▸ **Exercise details**: Type out the lines below exactly, pictures excluded.

=== Section Start ===

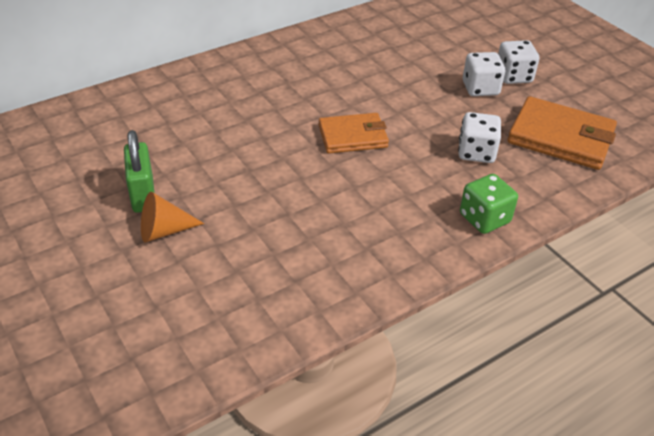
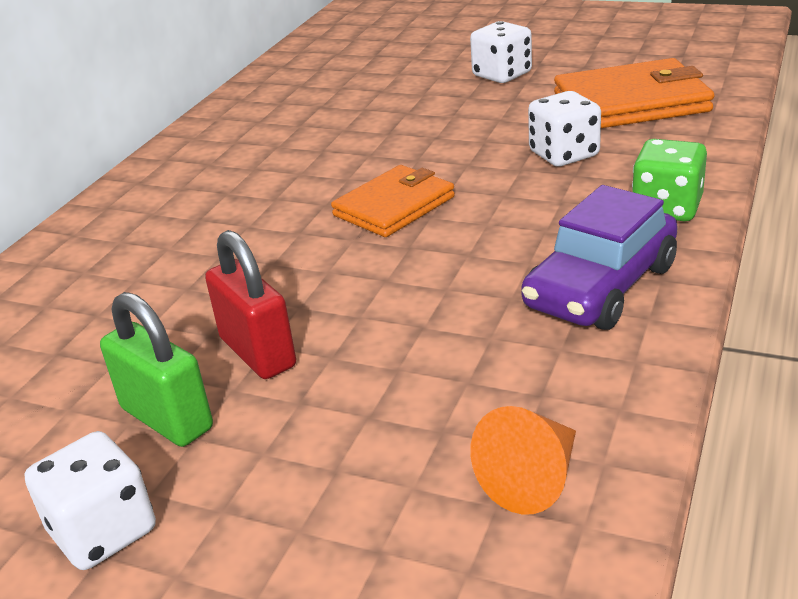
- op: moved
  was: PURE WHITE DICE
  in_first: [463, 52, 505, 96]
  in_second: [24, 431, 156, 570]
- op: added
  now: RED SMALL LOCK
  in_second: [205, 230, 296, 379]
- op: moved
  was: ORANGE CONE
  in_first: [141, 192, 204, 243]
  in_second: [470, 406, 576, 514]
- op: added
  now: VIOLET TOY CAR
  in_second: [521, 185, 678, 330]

=== Section End ===

▸ **Result**:
- op: moved
  was: PURE WHITE DICE
  in_first: [463, 52, 505, 96]
  in_second: [24, 431, 156, 570]
- op: added
  now: RED SMALL LOCK
  in_second: [205, 230, 296, 379]
- op: moved
  was: ORANGE CONE
  in_first: [141, 192, 204, 243]
  in_second: [470, 406, 576, 514]
- op: added
  now: VIOLET TOY CAR
  in_second: [521, 185, 678, 330]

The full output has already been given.